**Supplied records**:

□ □ □

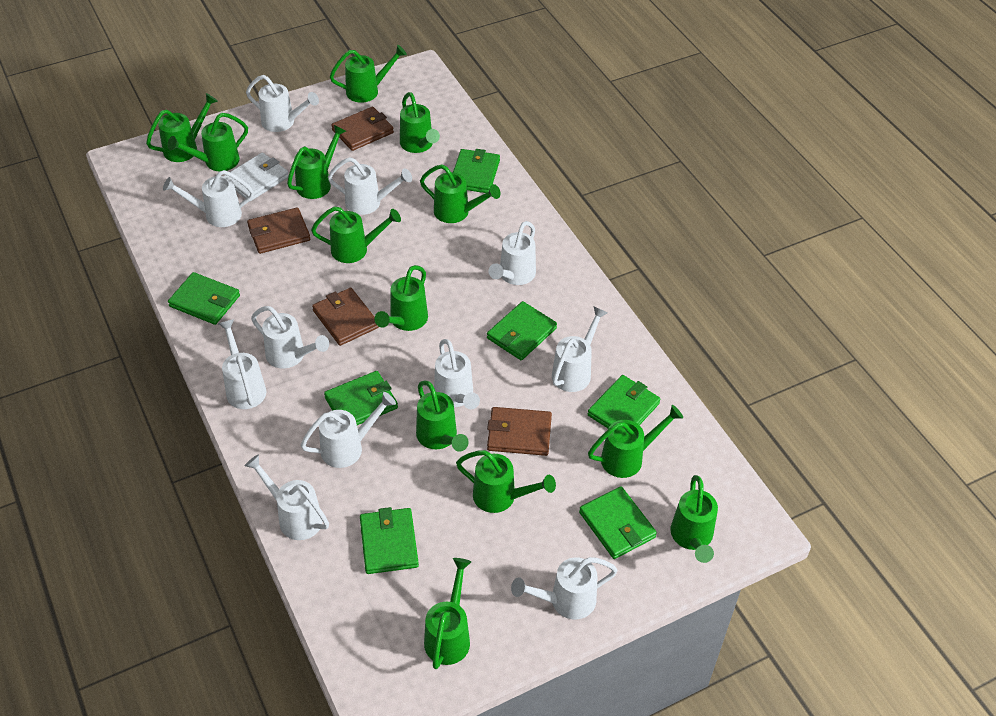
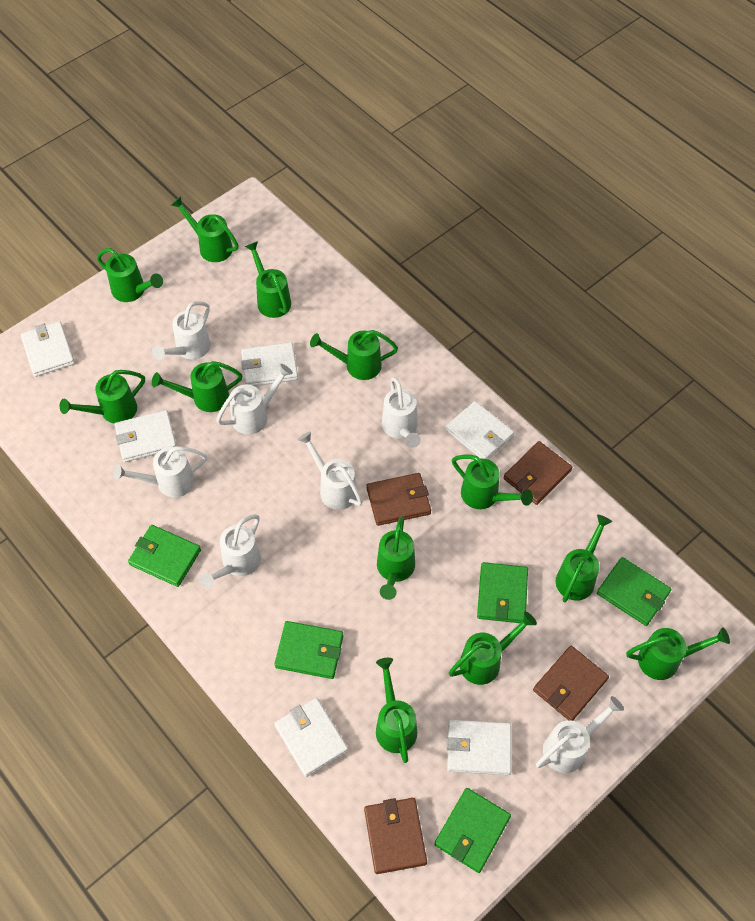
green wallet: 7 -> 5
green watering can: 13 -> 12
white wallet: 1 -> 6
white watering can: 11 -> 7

□ □ □

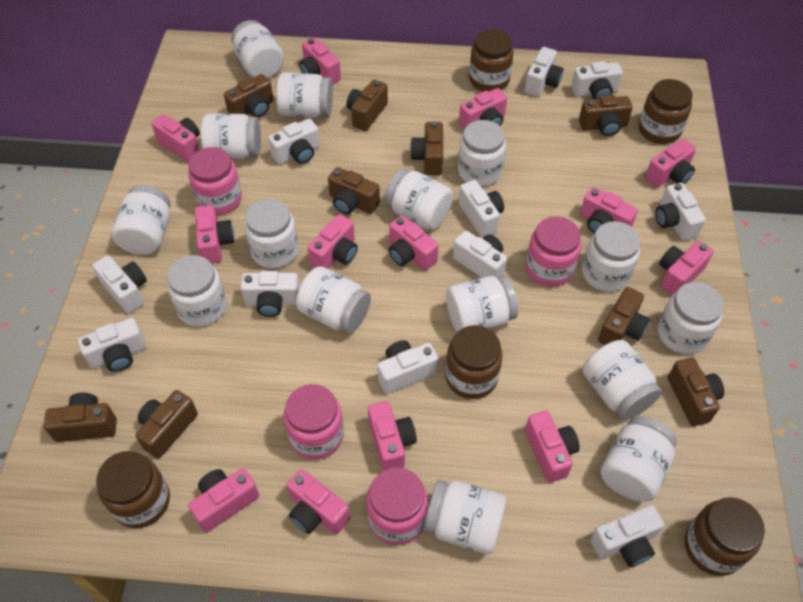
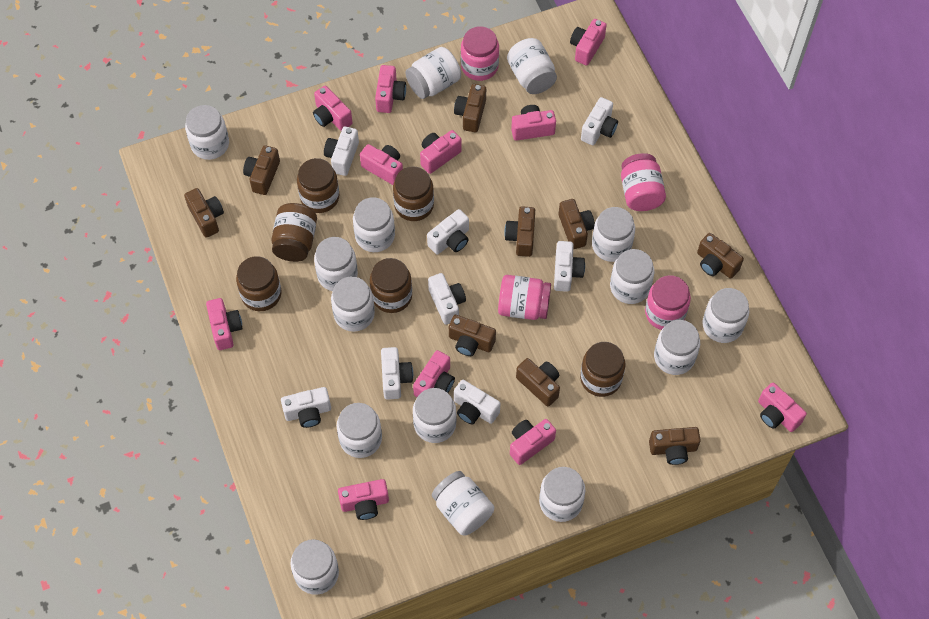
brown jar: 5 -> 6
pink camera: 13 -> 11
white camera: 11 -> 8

□ □ □

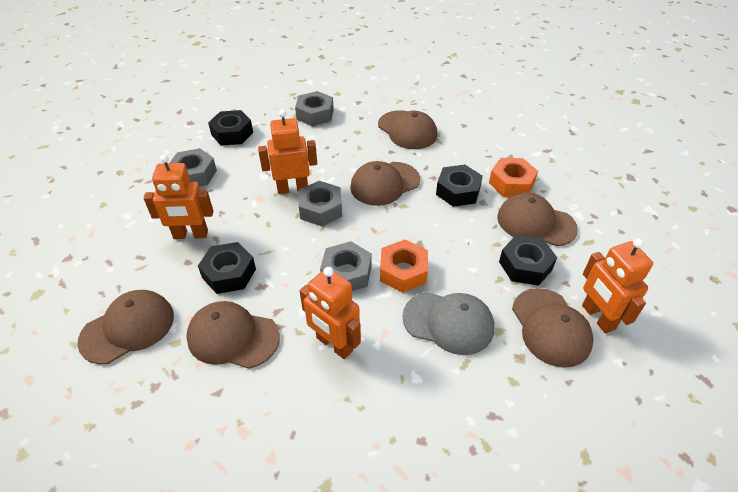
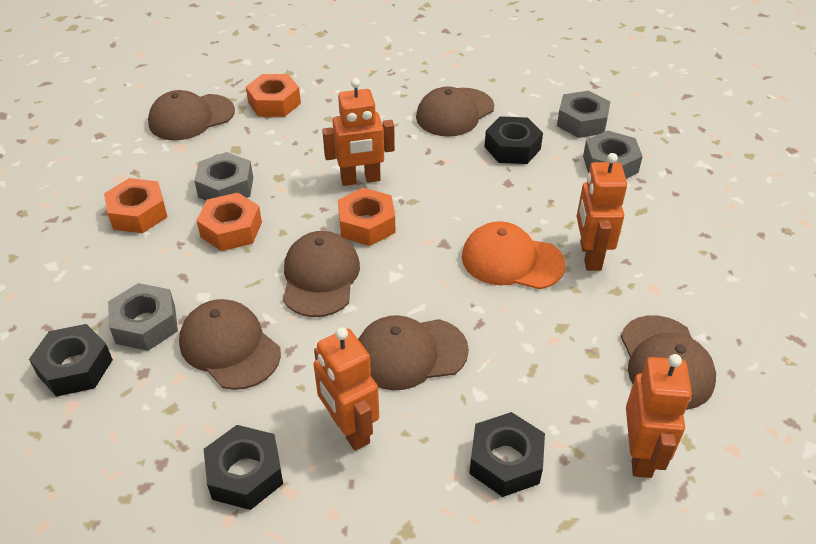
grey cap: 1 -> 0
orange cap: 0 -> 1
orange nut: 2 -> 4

□ □ □

**What you have to do**: Looking at the entries above, count the lines that contain "white" and answer with only the number.

**Completed exercise**: 3